# Aim of the exercise
Repeat exactly, and only, the lines below starting at the line that contains "C1: 10nF (+15V, 3V3) -> 10nF (+15V, GND)" and ending at the line that contains "J201 pin 1: VS -> GND", inclusive of both.

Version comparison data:
● ● ● ●

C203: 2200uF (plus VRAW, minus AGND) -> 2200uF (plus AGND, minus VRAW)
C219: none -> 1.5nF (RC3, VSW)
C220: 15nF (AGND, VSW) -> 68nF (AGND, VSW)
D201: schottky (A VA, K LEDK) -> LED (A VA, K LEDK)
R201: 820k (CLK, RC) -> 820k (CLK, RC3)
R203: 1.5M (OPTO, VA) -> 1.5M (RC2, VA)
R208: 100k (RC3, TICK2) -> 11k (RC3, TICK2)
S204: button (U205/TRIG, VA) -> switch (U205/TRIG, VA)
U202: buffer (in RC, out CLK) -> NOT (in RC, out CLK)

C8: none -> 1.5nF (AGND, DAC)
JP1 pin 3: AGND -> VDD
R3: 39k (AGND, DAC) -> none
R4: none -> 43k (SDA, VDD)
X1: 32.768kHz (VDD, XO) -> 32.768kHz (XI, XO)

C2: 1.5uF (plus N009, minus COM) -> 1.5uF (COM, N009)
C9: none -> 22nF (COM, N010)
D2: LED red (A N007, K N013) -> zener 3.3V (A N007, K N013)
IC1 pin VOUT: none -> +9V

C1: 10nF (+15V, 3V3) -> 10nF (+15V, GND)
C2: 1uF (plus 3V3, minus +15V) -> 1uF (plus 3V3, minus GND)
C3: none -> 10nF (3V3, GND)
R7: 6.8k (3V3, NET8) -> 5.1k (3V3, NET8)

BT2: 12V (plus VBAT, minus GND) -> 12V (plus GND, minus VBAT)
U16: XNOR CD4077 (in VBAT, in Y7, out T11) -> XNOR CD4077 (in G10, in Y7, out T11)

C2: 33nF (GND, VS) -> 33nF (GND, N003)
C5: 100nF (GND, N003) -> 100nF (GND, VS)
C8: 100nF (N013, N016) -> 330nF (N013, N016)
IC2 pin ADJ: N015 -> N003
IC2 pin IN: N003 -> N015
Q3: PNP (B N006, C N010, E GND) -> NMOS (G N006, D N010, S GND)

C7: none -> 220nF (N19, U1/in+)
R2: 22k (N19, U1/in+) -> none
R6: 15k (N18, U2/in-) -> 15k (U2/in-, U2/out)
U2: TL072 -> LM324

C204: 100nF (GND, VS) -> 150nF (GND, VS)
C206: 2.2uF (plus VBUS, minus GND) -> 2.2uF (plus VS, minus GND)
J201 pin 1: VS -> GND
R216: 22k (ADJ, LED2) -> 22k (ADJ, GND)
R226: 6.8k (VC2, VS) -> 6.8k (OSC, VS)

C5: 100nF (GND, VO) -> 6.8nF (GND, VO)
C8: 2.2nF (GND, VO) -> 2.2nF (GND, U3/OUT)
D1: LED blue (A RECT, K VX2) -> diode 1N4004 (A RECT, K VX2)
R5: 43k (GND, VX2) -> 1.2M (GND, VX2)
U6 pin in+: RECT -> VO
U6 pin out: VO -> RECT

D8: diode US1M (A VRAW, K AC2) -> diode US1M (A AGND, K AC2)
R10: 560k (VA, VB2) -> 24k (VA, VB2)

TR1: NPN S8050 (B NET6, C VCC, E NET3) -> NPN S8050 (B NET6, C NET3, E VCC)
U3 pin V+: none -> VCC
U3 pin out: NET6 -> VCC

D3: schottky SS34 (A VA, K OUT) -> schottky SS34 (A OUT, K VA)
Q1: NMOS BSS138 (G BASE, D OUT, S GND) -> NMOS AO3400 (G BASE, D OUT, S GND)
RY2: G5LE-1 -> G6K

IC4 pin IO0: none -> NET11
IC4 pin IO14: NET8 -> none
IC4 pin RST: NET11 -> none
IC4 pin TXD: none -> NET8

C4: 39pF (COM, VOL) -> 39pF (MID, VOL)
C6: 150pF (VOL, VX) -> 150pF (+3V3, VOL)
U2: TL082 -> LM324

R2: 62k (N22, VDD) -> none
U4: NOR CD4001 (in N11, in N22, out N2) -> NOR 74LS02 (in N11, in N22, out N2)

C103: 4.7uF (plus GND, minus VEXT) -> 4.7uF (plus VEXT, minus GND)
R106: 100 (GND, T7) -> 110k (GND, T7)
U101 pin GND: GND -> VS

● ● ● ●

# Result below
C1: 10nF (+15V, 3V3) -> 10nF (+15V, GND)
C2: 1uF (plus 3V3, minus +15V) -> 1uF (plus 3V3, minus GND)
C3: none -> 10nF (3V3, GND)
R7: 6.8k (3V3, NET8) -> 5.1k (3V3, NET8)

BT2: 12V (plus VBAT, minus GND) -> 12V (plus GND, minus VBAT)
U16: XNOR CD4077 (in VBAT, in Y7, out T11) -> XNOR CD4077 (in G10, in Y7, out T11)

C2: 33nF (GND, VS) -> 33nF (GND, N003)
C5: 100nF (GND, N003) -> 100nF (GND, VS)
C8: 100nF (N013, N016) -> 330nF (N013, N016)
IC2 pin ADJ: N015 -> N003
IC2 pin IN: N003 -> N015
Q3: PNP (B N006, C N010, E GND) -> NMOS (G N006, D N010, S GND)

C7: none -> 220nF (N19, U1/in+)
R2: 22k (N19, U1/in+) -> none
R6: 15k (N18, U2/in-) -> 15k (U2/in-, U2/out)
U2: TL072 -> LM324

C204: 100nF (GND, VS) -> 150nF (GND, VS)
C206: 2.2uF (plus VBUS, minus GND) -> 2.2uF (plus VS, minus GND)
J201 pin 1: VS -> GND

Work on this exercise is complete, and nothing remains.